▸ **TASK DIRECTIONS**: Look through the data below. Pick out the lines holding the string "minus".

(Change listing data)
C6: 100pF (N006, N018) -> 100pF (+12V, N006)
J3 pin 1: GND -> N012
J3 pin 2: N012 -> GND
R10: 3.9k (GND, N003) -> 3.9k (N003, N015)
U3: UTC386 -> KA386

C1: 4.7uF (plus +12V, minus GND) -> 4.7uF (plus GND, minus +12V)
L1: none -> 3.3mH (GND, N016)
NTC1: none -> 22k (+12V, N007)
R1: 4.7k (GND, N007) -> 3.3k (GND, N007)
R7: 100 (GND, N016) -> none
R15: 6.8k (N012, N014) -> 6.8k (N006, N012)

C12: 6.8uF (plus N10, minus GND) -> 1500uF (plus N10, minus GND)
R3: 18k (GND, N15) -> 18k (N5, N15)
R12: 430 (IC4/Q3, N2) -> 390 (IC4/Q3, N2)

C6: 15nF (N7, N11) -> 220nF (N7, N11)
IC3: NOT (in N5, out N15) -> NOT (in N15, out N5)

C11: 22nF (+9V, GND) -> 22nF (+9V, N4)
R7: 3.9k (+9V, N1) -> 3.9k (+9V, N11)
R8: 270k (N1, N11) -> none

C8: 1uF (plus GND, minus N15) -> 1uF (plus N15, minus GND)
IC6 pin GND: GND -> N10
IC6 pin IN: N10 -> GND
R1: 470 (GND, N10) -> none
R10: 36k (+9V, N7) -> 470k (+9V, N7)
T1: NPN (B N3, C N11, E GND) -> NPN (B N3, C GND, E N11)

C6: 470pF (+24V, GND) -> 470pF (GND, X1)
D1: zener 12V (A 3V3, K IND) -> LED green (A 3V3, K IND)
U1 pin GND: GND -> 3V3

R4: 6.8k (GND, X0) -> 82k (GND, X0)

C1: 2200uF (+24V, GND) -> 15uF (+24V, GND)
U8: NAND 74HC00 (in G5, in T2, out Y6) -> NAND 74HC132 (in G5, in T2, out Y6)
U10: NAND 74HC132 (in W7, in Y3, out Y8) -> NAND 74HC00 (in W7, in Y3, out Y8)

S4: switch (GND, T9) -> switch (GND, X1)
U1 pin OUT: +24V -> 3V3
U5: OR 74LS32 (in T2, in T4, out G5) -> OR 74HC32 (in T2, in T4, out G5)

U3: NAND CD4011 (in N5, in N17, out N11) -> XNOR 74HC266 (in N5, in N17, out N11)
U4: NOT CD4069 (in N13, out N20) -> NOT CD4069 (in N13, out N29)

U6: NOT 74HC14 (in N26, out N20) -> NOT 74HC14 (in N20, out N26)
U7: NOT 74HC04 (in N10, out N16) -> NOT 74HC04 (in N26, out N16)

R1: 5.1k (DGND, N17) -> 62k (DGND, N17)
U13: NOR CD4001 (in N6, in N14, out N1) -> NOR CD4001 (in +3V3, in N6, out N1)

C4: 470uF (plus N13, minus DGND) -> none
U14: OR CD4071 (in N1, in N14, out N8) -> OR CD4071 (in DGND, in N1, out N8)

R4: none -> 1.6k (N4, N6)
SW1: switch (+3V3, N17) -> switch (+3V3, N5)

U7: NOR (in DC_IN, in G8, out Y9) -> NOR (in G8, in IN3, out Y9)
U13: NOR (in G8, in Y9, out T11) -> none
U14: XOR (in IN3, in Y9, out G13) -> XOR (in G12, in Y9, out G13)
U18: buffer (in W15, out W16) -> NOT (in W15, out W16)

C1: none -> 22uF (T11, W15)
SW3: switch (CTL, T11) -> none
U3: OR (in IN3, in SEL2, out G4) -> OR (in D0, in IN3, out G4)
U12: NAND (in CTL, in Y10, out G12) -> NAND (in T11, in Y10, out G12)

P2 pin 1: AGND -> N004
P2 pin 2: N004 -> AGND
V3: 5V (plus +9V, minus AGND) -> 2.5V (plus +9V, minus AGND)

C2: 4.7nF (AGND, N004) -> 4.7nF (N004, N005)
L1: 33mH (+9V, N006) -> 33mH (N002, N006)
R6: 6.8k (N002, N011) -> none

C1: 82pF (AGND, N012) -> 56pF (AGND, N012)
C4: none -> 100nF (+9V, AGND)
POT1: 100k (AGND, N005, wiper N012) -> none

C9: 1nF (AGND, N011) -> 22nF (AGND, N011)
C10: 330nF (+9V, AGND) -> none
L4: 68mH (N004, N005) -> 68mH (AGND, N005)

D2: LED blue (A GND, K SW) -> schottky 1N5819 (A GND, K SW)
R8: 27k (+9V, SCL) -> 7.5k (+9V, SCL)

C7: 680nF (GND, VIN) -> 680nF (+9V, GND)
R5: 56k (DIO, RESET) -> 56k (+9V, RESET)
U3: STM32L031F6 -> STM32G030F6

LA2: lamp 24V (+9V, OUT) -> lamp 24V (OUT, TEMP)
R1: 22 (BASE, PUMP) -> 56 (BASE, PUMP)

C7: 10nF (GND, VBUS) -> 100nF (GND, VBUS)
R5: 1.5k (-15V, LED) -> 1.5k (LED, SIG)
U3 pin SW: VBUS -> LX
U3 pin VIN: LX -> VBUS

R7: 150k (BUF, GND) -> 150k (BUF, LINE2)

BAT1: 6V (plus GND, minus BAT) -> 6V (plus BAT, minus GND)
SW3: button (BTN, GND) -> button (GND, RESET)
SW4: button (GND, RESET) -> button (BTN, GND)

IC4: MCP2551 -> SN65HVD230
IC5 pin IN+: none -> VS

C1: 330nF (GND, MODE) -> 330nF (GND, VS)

▸ **FINISHED EXERCISE**:
C1: 4.7uF (plus +12V, minus GND) -> 4.7uF (plus GND, minus +12V)
C12: 6.8uF (plus N10, minus GND) -> 1500uF (plus N10, minus GND)
C8: 1uF (plus GND, minus N15) -> 1uF (plus N15, minus GND)
C4: 470uF (plus N13, minus DGND) -> none
V3: 5V (plus +9V, minus AGND) -> 2.5V (plus +9V, minus AGND)
BAT1: 6V (plus GND, minus BAT) -> 6V (plus BAT, minus GND)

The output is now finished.